*** PROVIDED ENTRIES Section Begins ***
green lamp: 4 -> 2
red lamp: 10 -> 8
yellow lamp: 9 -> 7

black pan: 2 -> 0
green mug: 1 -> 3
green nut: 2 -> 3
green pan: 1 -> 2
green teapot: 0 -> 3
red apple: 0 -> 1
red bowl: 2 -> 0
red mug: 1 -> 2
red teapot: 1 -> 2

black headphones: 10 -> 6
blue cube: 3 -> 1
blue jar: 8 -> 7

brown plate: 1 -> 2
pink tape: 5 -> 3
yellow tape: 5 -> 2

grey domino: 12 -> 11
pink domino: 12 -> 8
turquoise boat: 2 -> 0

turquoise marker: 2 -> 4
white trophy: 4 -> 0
*** PROVIDED ENTRIES Section Ends ***
- PROBLEM REQUIREMENTS: From the first line through the last, repeat the entries exactly.

- SOLUTION:
green lamp: 4 -> 2
red lamp: 10 -> 8
yellow lamp: 9 -> 7

black pan: 2 -> 0
green mug: 1 -> 3
green nut: 2 -> 3
green pan: 1 -> 2
green teapot: 0 -> 3
red apple: 0 -> 1
red bowl: 2 -> 0
red mug: 1 -> 2
red teapot: 1 -> 2

black headphones: 10 -> 6
blue cube: 3 -> 1
blue jar: 8 -> 7

brown plate: 1 -> 2
pink tape: 5 -> 3
yellow tape: 5 -> 2

grey domino: 12 -> 11
pink domino: 12 -> 8
turquoise boat: 2 -> 0

turquoise marker: 2 -> 4
white trophy: 4 -> 0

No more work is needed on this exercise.